__REQUIREMENT__
The records are to be restated in their entirety, word for word.
══════════════════════════════
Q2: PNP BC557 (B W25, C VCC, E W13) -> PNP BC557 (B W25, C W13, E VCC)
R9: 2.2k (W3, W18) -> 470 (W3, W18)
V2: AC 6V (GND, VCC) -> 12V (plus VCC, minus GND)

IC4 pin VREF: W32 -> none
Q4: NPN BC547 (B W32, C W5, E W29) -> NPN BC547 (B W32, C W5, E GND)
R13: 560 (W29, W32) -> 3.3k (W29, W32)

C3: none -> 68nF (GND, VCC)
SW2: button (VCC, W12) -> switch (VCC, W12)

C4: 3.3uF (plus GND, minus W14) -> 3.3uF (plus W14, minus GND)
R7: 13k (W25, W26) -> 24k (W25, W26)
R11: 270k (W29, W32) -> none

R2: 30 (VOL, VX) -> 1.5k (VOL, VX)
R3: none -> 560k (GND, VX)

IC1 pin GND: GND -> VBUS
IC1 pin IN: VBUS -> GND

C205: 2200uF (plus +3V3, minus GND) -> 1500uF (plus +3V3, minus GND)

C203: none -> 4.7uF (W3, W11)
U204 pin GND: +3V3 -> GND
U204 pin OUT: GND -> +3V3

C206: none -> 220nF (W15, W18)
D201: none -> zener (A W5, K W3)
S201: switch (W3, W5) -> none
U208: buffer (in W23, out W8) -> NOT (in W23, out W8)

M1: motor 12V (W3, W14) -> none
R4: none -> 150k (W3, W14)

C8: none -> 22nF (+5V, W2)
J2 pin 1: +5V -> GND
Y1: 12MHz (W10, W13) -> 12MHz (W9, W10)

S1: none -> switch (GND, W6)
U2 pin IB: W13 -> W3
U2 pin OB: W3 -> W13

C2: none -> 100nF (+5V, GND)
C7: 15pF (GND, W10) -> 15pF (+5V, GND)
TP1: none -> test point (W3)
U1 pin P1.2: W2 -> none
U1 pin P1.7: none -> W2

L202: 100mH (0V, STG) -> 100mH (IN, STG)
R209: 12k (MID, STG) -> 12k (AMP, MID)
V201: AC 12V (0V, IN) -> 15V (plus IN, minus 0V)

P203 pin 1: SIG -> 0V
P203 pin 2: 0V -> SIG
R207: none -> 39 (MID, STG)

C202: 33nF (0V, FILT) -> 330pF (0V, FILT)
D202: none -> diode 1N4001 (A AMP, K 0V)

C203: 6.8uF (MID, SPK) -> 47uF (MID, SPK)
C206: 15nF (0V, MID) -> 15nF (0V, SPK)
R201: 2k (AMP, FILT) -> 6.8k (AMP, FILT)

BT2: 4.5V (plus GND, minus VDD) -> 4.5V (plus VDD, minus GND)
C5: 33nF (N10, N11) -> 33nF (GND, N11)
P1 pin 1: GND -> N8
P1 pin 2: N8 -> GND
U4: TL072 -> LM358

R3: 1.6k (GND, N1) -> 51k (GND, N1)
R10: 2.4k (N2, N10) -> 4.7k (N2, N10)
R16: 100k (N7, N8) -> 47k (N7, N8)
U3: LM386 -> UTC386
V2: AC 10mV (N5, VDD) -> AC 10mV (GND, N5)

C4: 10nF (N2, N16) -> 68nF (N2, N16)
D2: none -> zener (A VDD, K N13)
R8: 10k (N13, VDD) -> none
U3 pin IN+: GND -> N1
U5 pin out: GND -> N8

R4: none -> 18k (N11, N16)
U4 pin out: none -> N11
══════════════════════════════
__ANSWER TO THIS TASK__
Q2: PNP BC557 (B W25, C VCC, E W13) -> PNP BC557 (B W25, C W13, E VCC)
R9: 2.2k (W3, W18) -> 470 (W3, W18)
V2: AC 6V (GND, VCC) -> 12V (plus VCC, minus GND)

IC4 pin VREF: W32 -> none
Q4: NPN BC547 (B W32, C W5, E W29) -> NPN BC547 (B W32, C W5, E GND)
R13: 560 (W29, W32) -> 3.3k (W29, W32)

C3: none -> 68nF (GND, VCC)
SW2: button (VCC, W12) -> switch (VCC, W12)

C4: 3.3uF (plus GND, minus W14) -> 3.3uF (plus W14, minus GND)
R7: 13k (W25, W26) -> 24k (W25, W26)
R11: 270k (W29, W32) -> none

R2: 30 (VOL, VX) -> 1.5k (VOL, VX)
R3: none -> 560k (GND, VX)

IC1 pin GND: GND -> VBUS
IC1 pin IN: VBUS -> GND

C205: 2200uF (plus +3V3, minus GND) -> 1500uF (plus +3V3, minus GND)

C203: none -> 4.7uF (W3, W11)
U204 pin GND: +3V3 -> GND
U204 pin OUT: GND -> +3V3

C206: none -> 220nF (W15, W18)
D201: none -> zener (A W5, K W3)
S201: switch (W3, W5) -> none
U208: buffer (in W23, out W8) -> NOT (in W23, out W8)

M1: motor 12V (W3, W14) -> none
R4: none -> 150k (W3, W14)

C8: none -> 22nF (+5V, W2)
J2 pin 1: +5V -> GND
Y1: 12MHz (W10, W13) -> 12MHz (W9, W10)

S1: none -> switch (GND, W6)
U2 pin IB: W13 -> W3
U2 pin OB: W3 -> W13

C2: none -> 100nF (+5V, GND)
C7: 15pF (GND, W10) -> 15pF (+5V, GND)
TP1: none -> test point (W3)
U1 pin P1.2: W2 -> none
U1 pin P1.7: none -> W2

L202: 100mH (0V, STG) -> 100mH (IN, STG)
R209: 12k (MID, STG) -> 12k (AMP, MID)
V201: AC 12V (0V, IN) -> 15V (plus IN, minus 0V)

P203 pin 1: SIG -> 0V
P203 pin 2: 0V -> SIG
R207: none -> 39 (MID, STG)

C202: 33nF (0V, FILT) -> 330pF (0V, FILT)
D202: none -> diode 1N4001 (A AMP, K 0V)

C203: 6.8uF (MID, SPK) -> 47uF (MID, SPK)
C206: 15nF (0V, MID) -> 15nF (0V, SPK)
R201: 2k (AMP, FILT) -> 6.8k (AMP, FILT)

BT2: 4.5V (plus GND, minus VDD) -> 4.5V (plus VDD, minus GND)
C5: 33nF (N10, N11) -> 33nF (GND, N11)
P1 pin 1: GND -> N8
P1 pin 2: N8 -> GND
U4: TL072 -> LM358

R3: 1.6k (GND, N1) -> 51k (GND, N1)
R10: 2.4k (N2, N10) -> 4.7k (N2, N10)
R16: 100k (N7, N8) -> 47k (N7, N8)
U3: LM386 -> UTC386
V2: AC 10mV (N5, VDD) -> AC 10mV (GND, N5)

C4: 10nF (N2, N16) -> 68nF (N2, N16)
D2: none -> zener (A VDD, K N13)
R8: 10k (N13, VDD) -> none
U3 pin IN+: GND -> N1
U5 pin out: GND -> N8

R4: none -> 18k (N11, N16)
U4 pin out: none -> N11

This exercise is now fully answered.